• [Assignment]
Set down the final part of the listing, which starts at the line containing "R10: 150k (IC5/in-, SIG7)" and runs to the last line, exactly and completely.

-- -- --

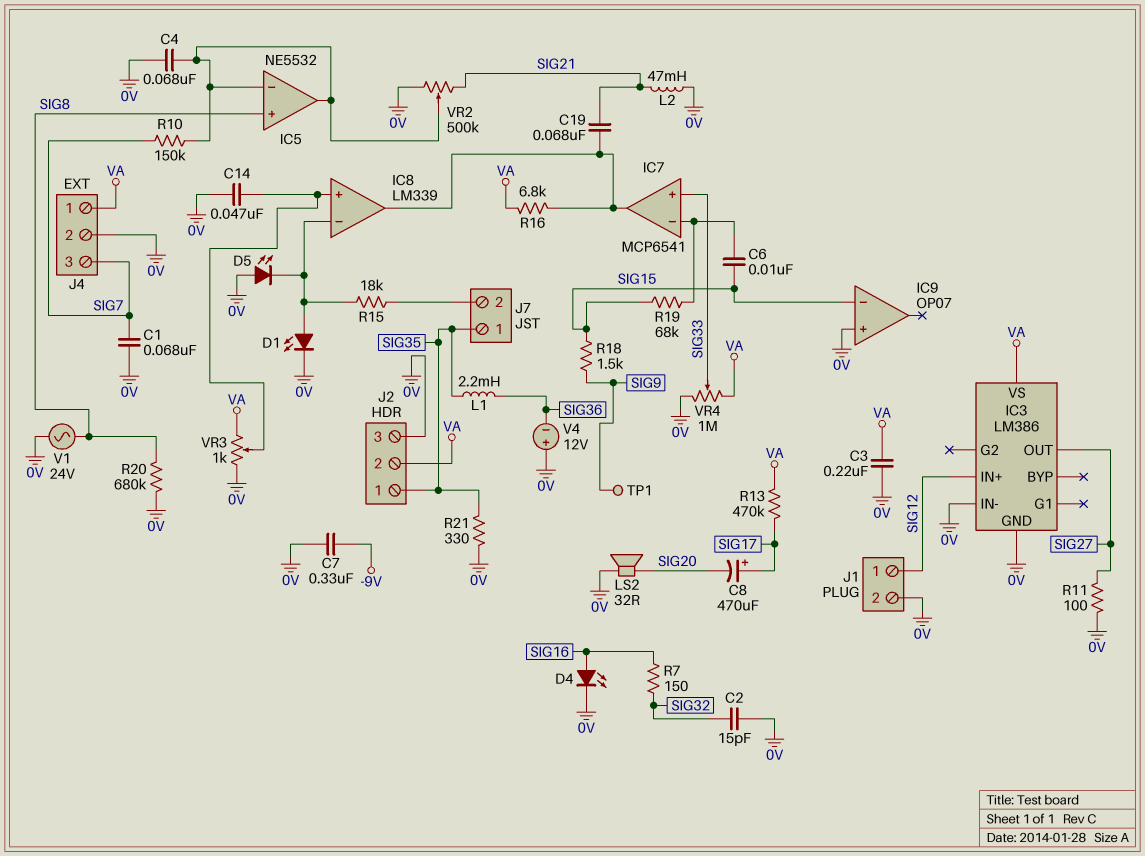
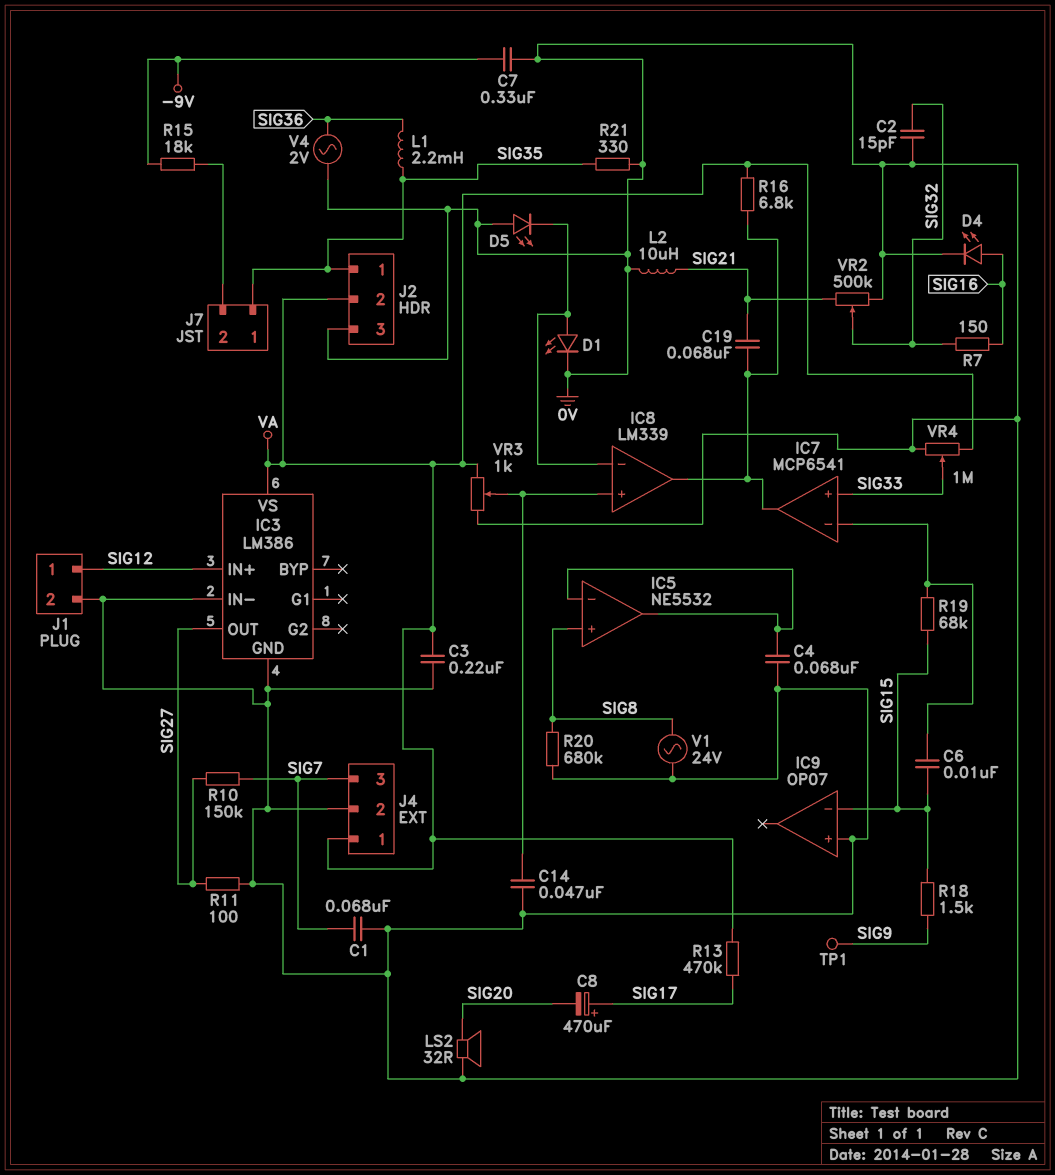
L2: 47mH (0V, SIG21) -> 10uH (0V, SIG21)
R10: 150k (IC5/in-, SIG7) -> 150k (SIG7, SIG27)
R15: 18k (IC8/in-, J7/2) -> 18k (-9V, J7/2)
V4: 12V (plus 0V, minus SIG36) -> AC 2V (0V, SIG36)
VR2: 500k (0V, SIG21, wiper IC5/in-) -> 500k (0V, SIG21, wiper SIG32)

-- -- --

• [Output below]
R10: 150k (IC5/in-, SIG7) -> 150k (SIG7, SIG27)
R15: 18k (IC8/in-, J7/2) -> 18k (-9V, J7/2)
V4: 12V (plus 0V, minus SIG36) -> AC 2V (0V, SIG36)
VR2: 500k (0V, SIG21, wiper IC5/in-) -> 500k (0V, SIG21, wiper SIG32)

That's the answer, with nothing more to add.